> [DATA PROVIDED]:
=======

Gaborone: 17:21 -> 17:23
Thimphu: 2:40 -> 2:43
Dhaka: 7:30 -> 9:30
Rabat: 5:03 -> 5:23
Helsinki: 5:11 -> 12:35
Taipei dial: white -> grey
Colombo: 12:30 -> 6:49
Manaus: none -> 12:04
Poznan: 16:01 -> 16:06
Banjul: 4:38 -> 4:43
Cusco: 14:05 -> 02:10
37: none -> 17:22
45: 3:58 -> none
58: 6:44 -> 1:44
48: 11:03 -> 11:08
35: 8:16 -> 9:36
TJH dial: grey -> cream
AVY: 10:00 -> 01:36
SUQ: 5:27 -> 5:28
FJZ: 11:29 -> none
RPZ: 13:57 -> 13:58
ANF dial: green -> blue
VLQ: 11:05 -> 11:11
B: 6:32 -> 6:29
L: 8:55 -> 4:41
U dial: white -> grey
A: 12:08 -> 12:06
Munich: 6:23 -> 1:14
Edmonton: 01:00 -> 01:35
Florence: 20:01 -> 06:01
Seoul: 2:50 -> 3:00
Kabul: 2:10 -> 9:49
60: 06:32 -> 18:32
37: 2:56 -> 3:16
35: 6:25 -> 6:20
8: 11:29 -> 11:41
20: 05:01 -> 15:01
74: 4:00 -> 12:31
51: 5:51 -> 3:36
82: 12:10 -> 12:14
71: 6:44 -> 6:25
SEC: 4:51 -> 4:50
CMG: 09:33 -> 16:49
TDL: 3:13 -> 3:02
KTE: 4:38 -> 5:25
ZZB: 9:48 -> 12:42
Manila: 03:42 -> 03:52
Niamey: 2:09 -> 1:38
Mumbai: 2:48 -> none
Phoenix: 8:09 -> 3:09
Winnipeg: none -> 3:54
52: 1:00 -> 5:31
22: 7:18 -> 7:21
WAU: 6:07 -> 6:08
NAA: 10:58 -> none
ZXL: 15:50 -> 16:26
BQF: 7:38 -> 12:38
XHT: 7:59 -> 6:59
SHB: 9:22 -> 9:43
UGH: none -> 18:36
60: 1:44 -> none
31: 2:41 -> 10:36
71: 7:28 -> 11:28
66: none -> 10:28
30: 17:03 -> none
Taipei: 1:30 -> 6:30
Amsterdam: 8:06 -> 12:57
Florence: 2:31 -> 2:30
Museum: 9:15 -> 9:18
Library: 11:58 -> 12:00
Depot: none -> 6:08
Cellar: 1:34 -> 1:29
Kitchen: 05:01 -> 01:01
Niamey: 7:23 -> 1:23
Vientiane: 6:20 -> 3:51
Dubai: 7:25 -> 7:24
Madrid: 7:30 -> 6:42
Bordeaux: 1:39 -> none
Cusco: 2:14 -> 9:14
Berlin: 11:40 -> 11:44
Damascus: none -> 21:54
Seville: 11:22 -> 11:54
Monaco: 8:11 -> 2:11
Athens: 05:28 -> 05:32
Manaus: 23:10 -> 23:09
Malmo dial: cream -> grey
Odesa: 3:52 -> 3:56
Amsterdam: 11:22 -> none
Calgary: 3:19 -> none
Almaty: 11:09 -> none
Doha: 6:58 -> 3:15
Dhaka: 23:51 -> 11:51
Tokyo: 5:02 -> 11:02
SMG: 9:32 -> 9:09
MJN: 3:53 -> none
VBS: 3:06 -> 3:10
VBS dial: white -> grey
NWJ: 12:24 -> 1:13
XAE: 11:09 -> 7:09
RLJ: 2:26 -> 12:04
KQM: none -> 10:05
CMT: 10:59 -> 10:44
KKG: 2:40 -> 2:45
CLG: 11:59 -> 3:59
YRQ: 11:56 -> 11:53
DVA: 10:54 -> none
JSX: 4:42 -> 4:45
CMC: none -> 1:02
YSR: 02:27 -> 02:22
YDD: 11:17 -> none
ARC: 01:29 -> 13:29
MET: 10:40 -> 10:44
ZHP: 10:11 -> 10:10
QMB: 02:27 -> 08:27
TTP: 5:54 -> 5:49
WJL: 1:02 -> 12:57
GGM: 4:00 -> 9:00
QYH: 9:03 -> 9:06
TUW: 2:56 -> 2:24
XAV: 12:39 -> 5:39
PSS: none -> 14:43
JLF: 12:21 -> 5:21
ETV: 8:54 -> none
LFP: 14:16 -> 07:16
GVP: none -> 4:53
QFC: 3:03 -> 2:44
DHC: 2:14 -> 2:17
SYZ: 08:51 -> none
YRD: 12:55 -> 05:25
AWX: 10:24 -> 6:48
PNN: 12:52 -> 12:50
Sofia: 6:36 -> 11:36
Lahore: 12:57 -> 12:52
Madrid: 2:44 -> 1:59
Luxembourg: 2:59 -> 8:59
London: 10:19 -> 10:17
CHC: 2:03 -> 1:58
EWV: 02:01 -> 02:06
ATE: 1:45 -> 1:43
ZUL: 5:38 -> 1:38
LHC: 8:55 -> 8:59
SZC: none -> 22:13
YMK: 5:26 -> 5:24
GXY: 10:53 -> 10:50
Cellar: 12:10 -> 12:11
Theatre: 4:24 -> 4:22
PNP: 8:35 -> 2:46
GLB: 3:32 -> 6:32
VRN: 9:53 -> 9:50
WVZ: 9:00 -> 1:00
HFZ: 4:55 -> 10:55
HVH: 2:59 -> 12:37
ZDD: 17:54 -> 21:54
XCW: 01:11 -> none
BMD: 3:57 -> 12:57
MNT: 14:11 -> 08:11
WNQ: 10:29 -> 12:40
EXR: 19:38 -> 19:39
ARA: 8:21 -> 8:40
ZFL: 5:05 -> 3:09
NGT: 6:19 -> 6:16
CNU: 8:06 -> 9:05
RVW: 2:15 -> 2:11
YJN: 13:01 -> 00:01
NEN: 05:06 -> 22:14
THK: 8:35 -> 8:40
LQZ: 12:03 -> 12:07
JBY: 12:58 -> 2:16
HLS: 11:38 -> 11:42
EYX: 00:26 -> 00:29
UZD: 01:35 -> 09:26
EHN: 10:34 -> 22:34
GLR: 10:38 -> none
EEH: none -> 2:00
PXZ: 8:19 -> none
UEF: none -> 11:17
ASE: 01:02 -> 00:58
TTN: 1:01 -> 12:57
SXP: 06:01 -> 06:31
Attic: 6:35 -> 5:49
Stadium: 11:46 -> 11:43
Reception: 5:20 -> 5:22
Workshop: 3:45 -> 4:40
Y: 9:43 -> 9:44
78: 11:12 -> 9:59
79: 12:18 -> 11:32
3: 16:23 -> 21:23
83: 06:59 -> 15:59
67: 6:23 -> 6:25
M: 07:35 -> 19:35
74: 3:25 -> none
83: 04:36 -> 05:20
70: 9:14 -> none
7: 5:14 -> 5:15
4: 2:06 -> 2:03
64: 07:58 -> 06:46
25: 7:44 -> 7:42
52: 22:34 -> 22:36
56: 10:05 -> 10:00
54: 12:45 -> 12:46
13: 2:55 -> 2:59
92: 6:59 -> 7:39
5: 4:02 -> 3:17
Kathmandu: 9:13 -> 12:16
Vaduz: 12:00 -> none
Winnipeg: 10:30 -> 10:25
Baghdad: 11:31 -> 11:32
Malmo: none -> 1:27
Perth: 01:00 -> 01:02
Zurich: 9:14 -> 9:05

=======

> [WRITTEN PROBLEM]:
Turn all the items above into a numbered list, one line per entry, and leave out any blank lines.

> [FINISHED ANSWER]:
1. Gaborone: 17:21 -> 17:23
2. Thimphu: 2:40 -> 2:43
3. Dhaka: 7:30 -> 9:30
4. Rabat: 5:03 -> 5:23
5. Helsinki: 5:11 -> 12:35
6. Taipei dial: white -> grey
7. Colombo: 12:30 -> 6:49
8. Manaus: none -> 12:04
9. Poznan: 16:01 -> 16:06
10. Banjul: 4:38 -> 4:43
11. Cusco: 14:05 -> 02:10
12. 37: none -> 17:22
13. 45: 3:58 -> none
14. 58: 6:44 -> 1:44
15. 48: 11:03 -> 11:08
16. 35: 8:16 -> 9:36
17. TJH dial: grey -> cream
18. AVY: 10:00 -> 01:36
19. SUQ: 5:27 -> 5:28
20. FJZ: 11:29 -> none
21. RPZ: 13:57 -> 13:58
22. ANF dial: green -> blue
23. VLQ: 11:05 -> 11:11
24. B: 6:32 -> 6:29
25. L: 8:55 -> 4:41
26. U dial: white -> grey
27. A: 12:08 -> 12:06
28. Munich: 6:23 -> 1:14
29. Edmonton: 01:00 -> 01:35
30. Florence: 20:01 -> 06:01
31. Seoul: 2:50 -> 3:00
32. Kabul: 2:10 -> 9:49
33. 60: 06:32 -> 18:32
34. 37: 2:56 -> 3:16
35. 35: 6:25 -> 6:20
36. 8: 11:29 -> 11:41
37. 20: 05:01 -> 15:01
38. 74: 4:00 -> 12:31
39. 51: 5:51 -> 3:36
40. 82: 12:10 -> 12:14
41. 71: 6:44 -> 6:25
42. SEC: 4:51 -> 4:50
43. CMG: 09:33 -> 16:49
44. TDL: 3:13 -> 3:02
45. KTE: 4:38 -> 5:25
46. ZZB: 9:48 -> 12:42
47. Manila: 03:42 -> 03:52
48. Niamey: 2:09 -> 1:38
49. Mumbai: 2:48 -> none
50. Phoenix: 8:09 -> 3:09
51. Winnipeg: none -> 3:54
52. 52: 1:00 -> 5:31
53. 22: 7:18 -> 7:21
54. WAU: 6:07 -> 6:08
55. NAA: 10:58 -> none
56. ZXL: 15:50 -> 16:26
57. BQF: 7:38 -> 12:38
58. XHT: 7:59 -> 6:59
59. SHB: 9:22 -> 9:43
60. UGH: none -> 18:36
61. 60: 1:44 -> none
62. 31: 2:41 -> 10:36
63. 71: 7:28 -> 11:28
64. 66: none -> 10:28
65. 30: 17:03 -> none
66. Taipei: 1:30 -> 6:30
67. Amsterdam: 8:06 -> 12:57
68. Florence: 2:31 -> 2:30
69. Museum: 9:15 -> 9:18
70. Library: 11:58 -> 12:00
71. Depot: none -> 6:08
72. Cellar: 1:34 -> 1:29
73. Kitchen: 05:01 -> 01:01
74. Niamey: 7:23 -> 1:23
75. Vientiane: 6:20 -> 3:51
76. Dubai: 7:25 -> 7:24
77. Madrid: 7:30 -> 6:42
78. Bordeaux: 1:39 -> none
79. Cusco: 2:14 -> 9:14
80. Berlin: 11:40 -> 11:44
81. Damascus: none -> 21:54
82. Seville: 11:22 -> 11:54
83. Monaco: 8:11 -> 2:11
84. Athens: 05:28 -> 05:32
85. Manaus: 23:10 -> 23:09
86. Malmo dial: cream -> grey
87. Odesa: 3:52 -> 3:56
88. Amsterdam: 11:22 -> none
89. Calgary: 3:19 -> none
90. Almaty: 11:09 -> none
91. Doha: 6:58 -> 3:15
92. Dhaka: 23:51 -> 11:51
93. Tokyo: 5:02 -> 11:02
94. SMG: 9:32 -> 9:09
95. MJN: 3:53 -> none
96. VBS: 3:06 -> 3:10
97. VBS dial: white -> grey
98. NWJ: 12:24 -> 1:13
99. XAE: 11:09 -> 7:09
100. RLJ: 2:26 -> 12:04
101. KQM: none -> 10:05
102. CMT: 10:59 -> 10:44
103. KKG: 2:40 -> 2:45
104. CLG: 11:59 -> 3:59
105. YRQ: 11:56 -> 11:53
106. DVA: 10:54 -> none
107. JSX: 4:42 -> 4:45
108. CMC: none -> 1:02
109. YSR: 02:27 -> 02:22
110. YDD: 11:17 -> none
111. ARC: 01:29 -> 13:29
112. MET: 10:40 -> 10:44
113. ZHP: 10:11 -> 10:10
114. QMB: 02:27 -> 08:27
115. TTP: 5:54 -> 5:49
116. WJL: 1:02 -> 12:57
117. GGM: 4:00 -> 9:00
118. QYH: 9:03 -> 9:06
119. TUW: 2:56 -> 2:24
120. XAV: 12:39 -> 5:39
121. PSS: none -> 14:43
122. JLF: 12:21 -> 5:21
123. ETV: 8:54 -> none
124. LFP: 14:16 -> 07:16
125. GVP: none -> 4:53
126. QFC: 3:03 -> 2:44
127. DHC: 2:14 -> 2:17
128. SYZ: 08:51 -> none
129. YRD: 12:55 -> 05:25
130. AWX: 10:24 -> 6:48
131. PNN: 12:52 -> 12:50
132. Sofia: 6:36 -> 11:36
133. Lahore: 12:57 -> 12:52
134. Madrid: 2:44 -> 1:59
135. Luxembourg: 2:59 -> 8:59
136. London: 10:19 -> 10:17
137. CHC: 2:03 -> 1:58
138. EWV: 02:01 -> 02:06
139. ATE: 1:45 -> 1:43
140. ZUL: 5:38 -> 1:38
141. LHC: 8:55 -> 8:59
142. SZC: none -> 22:13
143. YMK: 5:26 -> 5:24
144. GXY: 10:53 -> 10:50
145. Cellar: 12:10 -> 12:11
146. Theatre: 4:24 -> 4:22
147. PNP: 8:35 -> 2:46
148. GLB: 3:32 -> 6:32
149. VRN: 9:53 -> 9:50
150. WVZ: 9:00 -> 1:00
151. HFZ: 4:55 -> 10:55
152. HVH: 2:59 -> 12:37
153. ZDD: 17:54 -> 21:54
154. XCW: 01:11 -> none
155. BMD: 3:57 -> 12:57
156. MNT: 14:11 -> 08:11
157. WNQ: 10:29 -> 12:40
158. EXR: 19:38 -> 19:39
159. ARA: 8:21 -> 8:40
160. ZFL: 5:05 -> 3:09
161. NGT: 6:19 -> 6:16
162. CNU: 8:06 -> 9:05
163. RVW: 2:15 -> 2:11
164. YJN: 13:01 -> 00:01
165. NEN: 05:06 -> 22:14
166. THK: 8:35 -> 8:40
167. LQZ: 12:03 -> 12:07
168. JBY: 12:58 -> 2:16
169. HLS: 11:38 -> 11:42
170. EYX: 00:26 -> 00:29
171. UZD: 01:35 -> 09:26
172. EHN: 10:34 -> 22:34
173. GLR: 10:38 -> none
174. EEH: none -> 2:00
175. PXZ: 8:19 -> none
176. UEF: none -> 11:17
177. ASE: 01:02 -> 00:58
178. TTN: 1:01 -> 12:57
179. SXP: 06:01 -> 06:31
180. Attic: 6:35 -> 5:49
181. Stadium: 11:46 -> 11:43
182. Reception: 5:20 -> 5:22
183. Workshop: 3:45 -> 4:40
184. Y: 9:43 -> 9:44
185. 78: 11:12 -> 9:59
186. 79: 12:18 -> 11:32
187. 3: 16:23 -> 21:23
188. 83: 06:59 -> 15:59
189. 67: 6:23 -> 6:25
190. M: 07:35 -> 19:35
191. 74: 3:25 -> none
192. 83: 04:36 -> 05:20
193. 70: 9:14 -> none
194. 7: 5:14 -> 5:15
195. 4: 2:06 -> 2:03
196. 64: 07:58 -> 06:46
197. 25: 7:44 -> 7:42
198. 52: 22:34 -> 22:36
199. 56: 10:05 -> 10:00
200. 54: 12:45 -> 12:46
201. 13: 2:55 -> 2:59
202. 92: 6:59 -> 7:39
203. 5: 4:02 -> 3:17
204. Kathmandu: 9:13 -> 12:16
205. Vaduz: 12:00 -> none
206. Winnipeg: 10:30 -> 10:25
207. Baghdad: 11:31 -> 11:32
208. Malmo: none -> 1:27
209. Perth: 01:00 -> 01:02
210. Zurich: 9:14 -> 9:05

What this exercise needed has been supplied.